**TASK INPUTS:**
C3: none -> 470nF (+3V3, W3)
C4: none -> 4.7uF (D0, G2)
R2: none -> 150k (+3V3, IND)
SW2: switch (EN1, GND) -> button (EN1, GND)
--
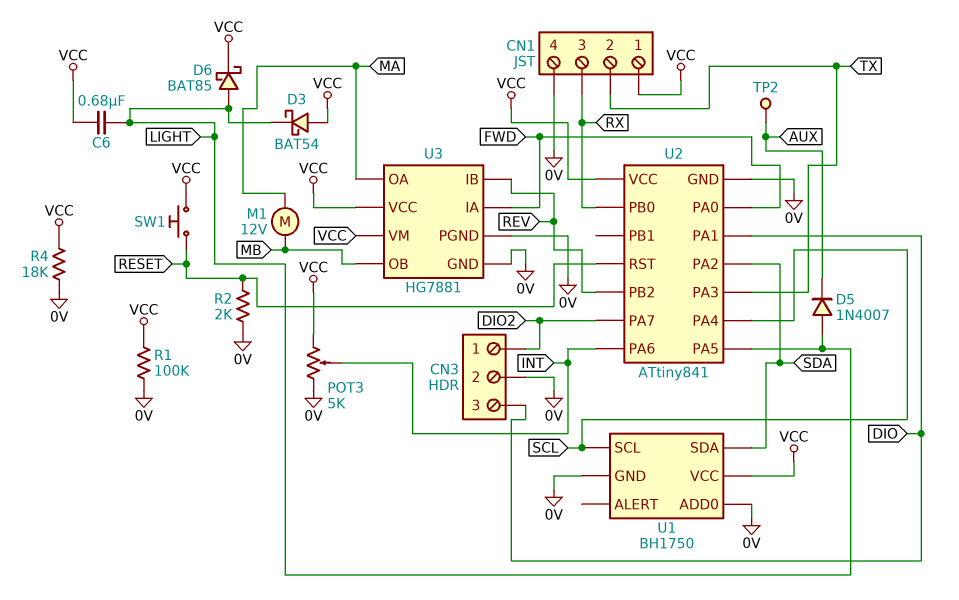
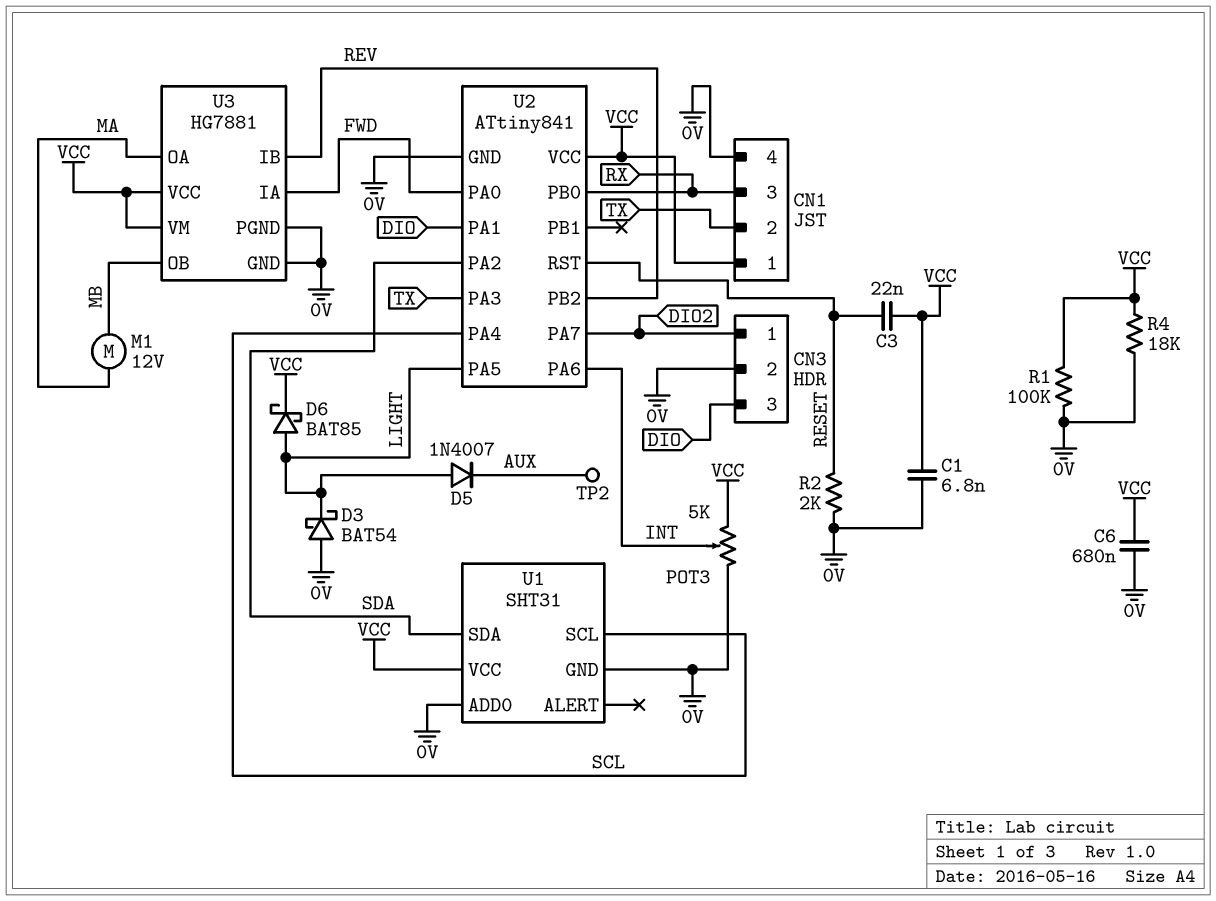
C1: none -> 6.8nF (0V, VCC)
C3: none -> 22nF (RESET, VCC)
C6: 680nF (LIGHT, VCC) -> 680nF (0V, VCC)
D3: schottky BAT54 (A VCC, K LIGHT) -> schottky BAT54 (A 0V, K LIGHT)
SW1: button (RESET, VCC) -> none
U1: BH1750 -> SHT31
==
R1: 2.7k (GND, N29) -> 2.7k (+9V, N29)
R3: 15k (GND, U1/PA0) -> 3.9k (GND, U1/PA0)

**WORK REQUIRED:** Of the entries above, repeat exactly the lines from the line with "R2: none -> 150k (+3V3, IND)" through the line with "SW2: switch (EN1, GND) -> button (EN1, GND)", both of them included.

**EXERCISE RESPONSE:**
R2: none -> 150k (+3V3, IND)
SW2: switch (EN1, GND) -> button (EN1, GND)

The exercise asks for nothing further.